COLLECTED DATA
- Opening Delimiter -

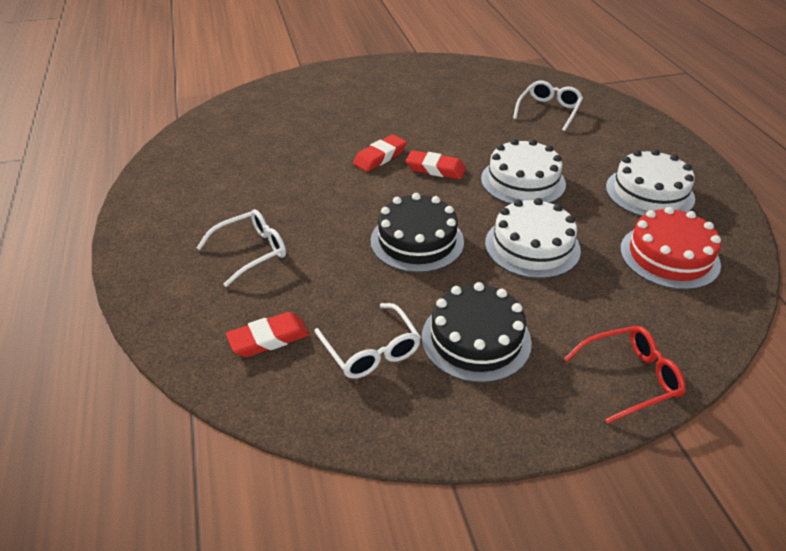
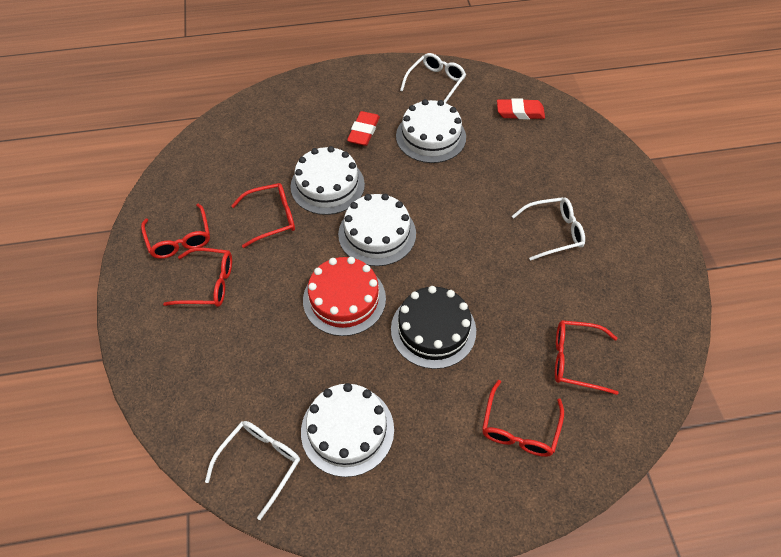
black cake: 2 -> 1
red eraser: 3 -> 2
red glasses: 1 -> 5
white cake: 3 -> 4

- Closing Delimiter -

PROBLEM STATEMENT
Copy the listing above verbatim; the pictures it contains are to stay out.

EXERCISE OUTPUT
black cake: 2 -> 1
red eraser: 3 -> 2
red glasses: 1 -> 5
white cake: 3 -> 4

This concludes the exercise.